Task description:
Look through the data below. Show each line where the string "czerwony" occurs.

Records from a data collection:
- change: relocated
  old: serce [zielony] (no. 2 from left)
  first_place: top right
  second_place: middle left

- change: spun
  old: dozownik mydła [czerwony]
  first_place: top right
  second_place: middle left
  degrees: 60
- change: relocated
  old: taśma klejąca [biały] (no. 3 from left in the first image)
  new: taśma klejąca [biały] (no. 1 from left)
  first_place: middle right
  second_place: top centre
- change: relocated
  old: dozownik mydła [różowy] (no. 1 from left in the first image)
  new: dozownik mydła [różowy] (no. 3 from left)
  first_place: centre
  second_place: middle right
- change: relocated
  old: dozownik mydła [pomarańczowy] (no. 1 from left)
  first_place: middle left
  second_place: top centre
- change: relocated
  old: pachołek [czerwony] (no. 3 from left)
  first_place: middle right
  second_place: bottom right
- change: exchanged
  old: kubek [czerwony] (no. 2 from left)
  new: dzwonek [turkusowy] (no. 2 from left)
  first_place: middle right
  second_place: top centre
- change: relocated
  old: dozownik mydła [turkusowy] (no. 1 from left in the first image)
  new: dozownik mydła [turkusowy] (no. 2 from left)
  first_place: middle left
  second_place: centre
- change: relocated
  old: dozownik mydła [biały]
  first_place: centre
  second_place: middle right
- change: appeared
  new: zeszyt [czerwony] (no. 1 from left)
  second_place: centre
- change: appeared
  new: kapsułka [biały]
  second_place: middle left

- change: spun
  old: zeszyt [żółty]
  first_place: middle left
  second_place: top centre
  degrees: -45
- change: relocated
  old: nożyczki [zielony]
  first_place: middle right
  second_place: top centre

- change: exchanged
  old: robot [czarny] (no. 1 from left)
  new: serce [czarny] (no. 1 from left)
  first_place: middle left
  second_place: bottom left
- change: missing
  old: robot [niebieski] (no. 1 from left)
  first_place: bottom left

Task answer:
  old: dozownik mydła [czerwony]
  old: pachołek [czerwony] (no. 3 from left)
  old: kubek [czerwony] (no. 2 from left)
  new: zeszyt [czerwony] (no. 1 from left)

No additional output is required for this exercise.